BEGIN

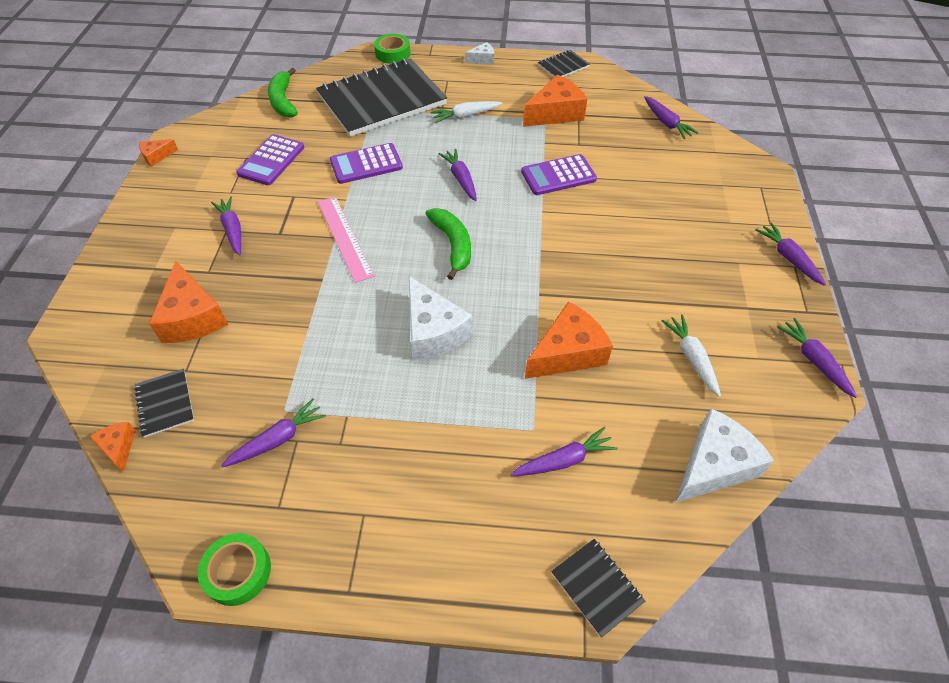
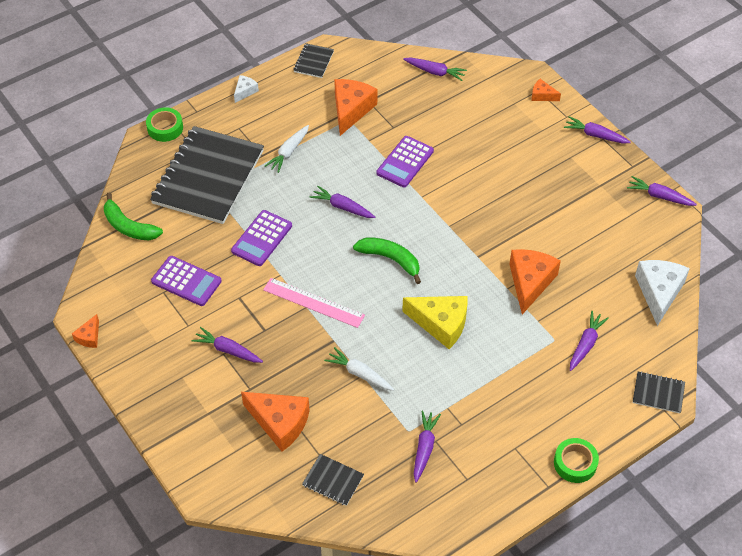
camera: 40 degrees left, 0 degrees up
(118, 447) = (338, 522): orange cheese -> orange cheese (542, 95)
(238, 572) = (484, 522): green tape -> green tape (575, 463)
(271, 160) = (186, 281): purple calculator -> purple calculator turned 45 degrees counterclockwise
(433, 331) = (441, 324): white cheese -> yellow cheese
(691, 358) = (597, 238): white carrot -> white carrot (359, 374)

END

* The problem
Reproduce each line from the data that has "cheese" in it.

* Response for this exercise
(118, 447) = (338, 522): orange cheese -> orange cheese (542, 95)
(433, 331) = (441, 324): white cheese -> yellow cheese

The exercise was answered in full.